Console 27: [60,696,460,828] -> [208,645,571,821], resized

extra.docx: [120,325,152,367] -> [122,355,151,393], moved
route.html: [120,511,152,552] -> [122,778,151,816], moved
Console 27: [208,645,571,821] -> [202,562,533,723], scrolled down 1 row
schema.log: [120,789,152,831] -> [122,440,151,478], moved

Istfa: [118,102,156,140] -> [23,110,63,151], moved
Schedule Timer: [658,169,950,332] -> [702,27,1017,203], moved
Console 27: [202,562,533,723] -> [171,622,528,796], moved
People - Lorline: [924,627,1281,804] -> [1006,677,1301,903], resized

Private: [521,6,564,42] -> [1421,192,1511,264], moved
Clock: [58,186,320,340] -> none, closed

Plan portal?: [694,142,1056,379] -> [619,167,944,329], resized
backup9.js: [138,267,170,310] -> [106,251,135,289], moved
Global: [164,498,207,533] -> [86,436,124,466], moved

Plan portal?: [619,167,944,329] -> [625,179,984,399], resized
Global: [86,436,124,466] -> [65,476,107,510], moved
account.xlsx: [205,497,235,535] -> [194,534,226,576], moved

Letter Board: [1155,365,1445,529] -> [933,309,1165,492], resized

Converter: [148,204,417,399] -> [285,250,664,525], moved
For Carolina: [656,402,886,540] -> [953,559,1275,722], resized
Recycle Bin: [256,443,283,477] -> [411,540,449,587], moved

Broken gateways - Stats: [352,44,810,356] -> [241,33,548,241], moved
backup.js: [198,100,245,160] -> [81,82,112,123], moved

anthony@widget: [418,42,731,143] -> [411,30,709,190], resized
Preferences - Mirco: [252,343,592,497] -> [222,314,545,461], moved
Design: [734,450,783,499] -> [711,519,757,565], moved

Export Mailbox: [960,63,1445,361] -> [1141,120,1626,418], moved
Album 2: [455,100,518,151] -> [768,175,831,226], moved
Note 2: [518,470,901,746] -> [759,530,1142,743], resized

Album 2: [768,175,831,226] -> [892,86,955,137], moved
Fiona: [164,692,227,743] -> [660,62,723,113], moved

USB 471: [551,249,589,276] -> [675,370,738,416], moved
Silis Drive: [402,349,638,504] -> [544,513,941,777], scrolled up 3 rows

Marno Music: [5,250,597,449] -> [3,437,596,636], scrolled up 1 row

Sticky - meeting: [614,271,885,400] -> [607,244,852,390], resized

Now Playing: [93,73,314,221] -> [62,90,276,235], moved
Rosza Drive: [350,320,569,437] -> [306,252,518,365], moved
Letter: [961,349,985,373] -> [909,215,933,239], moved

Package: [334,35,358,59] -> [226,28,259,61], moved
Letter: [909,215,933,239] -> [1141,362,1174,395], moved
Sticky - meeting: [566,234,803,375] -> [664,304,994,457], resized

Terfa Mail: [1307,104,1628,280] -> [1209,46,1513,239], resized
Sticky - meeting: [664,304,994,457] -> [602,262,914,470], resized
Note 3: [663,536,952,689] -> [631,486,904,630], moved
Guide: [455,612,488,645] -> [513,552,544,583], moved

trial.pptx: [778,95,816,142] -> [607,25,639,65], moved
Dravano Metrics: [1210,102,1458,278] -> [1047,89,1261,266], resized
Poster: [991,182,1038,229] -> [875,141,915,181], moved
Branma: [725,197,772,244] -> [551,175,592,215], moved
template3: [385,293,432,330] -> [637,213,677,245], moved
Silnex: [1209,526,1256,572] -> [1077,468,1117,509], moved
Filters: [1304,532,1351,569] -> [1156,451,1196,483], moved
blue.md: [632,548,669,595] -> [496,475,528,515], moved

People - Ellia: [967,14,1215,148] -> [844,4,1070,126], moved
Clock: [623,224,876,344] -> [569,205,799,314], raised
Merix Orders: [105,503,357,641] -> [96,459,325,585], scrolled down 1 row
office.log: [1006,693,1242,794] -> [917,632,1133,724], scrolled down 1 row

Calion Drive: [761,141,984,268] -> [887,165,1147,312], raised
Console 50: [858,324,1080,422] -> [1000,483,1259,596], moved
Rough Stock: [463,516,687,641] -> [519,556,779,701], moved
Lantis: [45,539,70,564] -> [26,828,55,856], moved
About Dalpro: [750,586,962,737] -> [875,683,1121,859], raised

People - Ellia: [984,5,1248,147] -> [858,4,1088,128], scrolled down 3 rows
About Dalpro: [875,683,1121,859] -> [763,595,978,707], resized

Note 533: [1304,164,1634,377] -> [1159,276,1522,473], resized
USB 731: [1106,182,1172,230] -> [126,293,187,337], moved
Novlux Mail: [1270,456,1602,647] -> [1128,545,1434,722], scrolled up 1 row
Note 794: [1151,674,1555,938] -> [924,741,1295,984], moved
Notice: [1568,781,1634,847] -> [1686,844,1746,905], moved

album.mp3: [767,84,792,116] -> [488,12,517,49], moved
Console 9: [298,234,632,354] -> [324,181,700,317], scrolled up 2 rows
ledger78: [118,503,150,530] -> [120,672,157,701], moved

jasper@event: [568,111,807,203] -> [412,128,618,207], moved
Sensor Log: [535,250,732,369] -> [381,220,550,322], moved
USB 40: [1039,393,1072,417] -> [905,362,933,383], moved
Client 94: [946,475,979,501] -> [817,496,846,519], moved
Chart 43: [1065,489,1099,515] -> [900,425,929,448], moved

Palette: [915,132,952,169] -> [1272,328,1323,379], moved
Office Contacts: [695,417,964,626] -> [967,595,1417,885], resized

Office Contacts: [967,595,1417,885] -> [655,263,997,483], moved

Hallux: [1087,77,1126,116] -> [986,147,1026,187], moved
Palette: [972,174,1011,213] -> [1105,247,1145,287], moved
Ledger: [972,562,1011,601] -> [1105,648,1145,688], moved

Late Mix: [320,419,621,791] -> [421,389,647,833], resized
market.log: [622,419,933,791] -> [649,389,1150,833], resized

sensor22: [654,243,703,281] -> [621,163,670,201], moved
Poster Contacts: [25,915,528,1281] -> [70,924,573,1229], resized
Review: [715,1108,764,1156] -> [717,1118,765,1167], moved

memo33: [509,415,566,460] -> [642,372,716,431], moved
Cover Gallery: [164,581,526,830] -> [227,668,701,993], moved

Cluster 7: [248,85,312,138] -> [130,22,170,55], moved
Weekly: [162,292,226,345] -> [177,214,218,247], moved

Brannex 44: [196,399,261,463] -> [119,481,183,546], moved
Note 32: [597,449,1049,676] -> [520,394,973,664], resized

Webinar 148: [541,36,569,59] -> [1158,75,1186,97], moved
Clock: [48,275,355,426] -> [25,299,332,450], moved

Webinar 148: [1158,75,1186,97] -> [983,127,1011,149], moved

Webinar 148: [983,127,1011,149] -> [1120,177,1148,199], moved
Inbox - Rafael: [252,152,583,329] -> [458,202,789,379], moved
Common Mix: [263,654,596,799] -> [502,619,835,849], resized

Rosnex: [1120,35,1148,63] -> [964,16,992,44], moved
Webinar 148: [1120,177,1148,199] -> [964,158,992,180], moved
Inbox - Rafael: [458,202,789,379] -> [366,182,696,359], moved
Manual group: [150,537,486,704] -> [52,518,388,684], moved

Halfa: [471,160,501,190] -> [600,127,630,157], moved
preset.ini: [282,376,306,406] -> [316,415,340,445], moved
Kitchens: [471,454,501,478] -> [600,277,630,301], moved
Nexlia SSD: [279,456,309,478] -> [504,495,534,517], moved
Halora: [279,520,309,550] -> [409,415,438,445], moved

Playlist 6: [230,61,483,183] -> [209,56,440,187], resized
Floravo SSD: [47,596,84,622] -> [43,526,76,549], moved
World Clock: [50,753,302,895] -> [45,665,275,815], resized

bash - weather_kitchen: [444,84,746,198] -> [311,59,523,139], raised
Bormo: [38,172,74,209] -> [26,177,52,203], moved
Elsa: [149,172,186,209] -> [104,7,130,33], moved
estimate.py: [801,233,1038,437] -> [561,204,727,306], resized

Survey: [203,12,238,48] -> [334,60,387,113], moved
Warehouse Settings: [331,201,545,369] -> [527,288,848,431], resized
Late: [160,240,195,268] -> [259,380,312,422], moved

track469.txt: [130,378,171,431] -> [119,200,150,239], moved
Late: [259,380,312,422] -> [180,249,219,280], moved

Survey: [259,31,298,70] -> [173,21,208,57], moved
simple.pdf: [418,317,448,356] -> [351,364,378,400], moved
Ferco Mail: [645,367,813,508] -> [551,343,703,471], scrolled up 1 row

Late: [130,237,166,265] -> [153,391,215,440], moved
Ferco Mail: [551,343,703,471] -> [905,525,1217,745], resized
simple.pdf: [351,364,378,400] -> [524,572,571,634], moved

──────────────────────────────

(Brief) Your task is to transcribe, with no changes, only the lines of the listing above that lie between the line holding "Merix Orders: [105,503,357,641]" and the line holding "About Dalpro: [875,683,1121,859]", inclusive.

(Result for this task)
Merix Orders: [105,503,357,641] -> [96,459,325,585], scrolled down 1 row
office.log: [1006,693,1242,794] -> [917,632,1133,724], scrolled down 1 row

Calion Drive: [761,141,984,268] -> [887,165,1147,312], raised
Console 50: [858,324,1080,422] -> [1000,483,1259,596], moved
Rough Stock: [463,516,687,641] -> [519,556,779,701], moved
Lantis: [45,539,70,564] -> [26,828,55,856], moved
About Dalpro: [750,586,962,737] -> [875,683,1121,859], raised

People - Ellia: [984,5,1248,147] -> [858,4,1088,128], scrolled down 3 rows
About Dalpro: [875,683,1121,859] -> [763,595,978,707], resized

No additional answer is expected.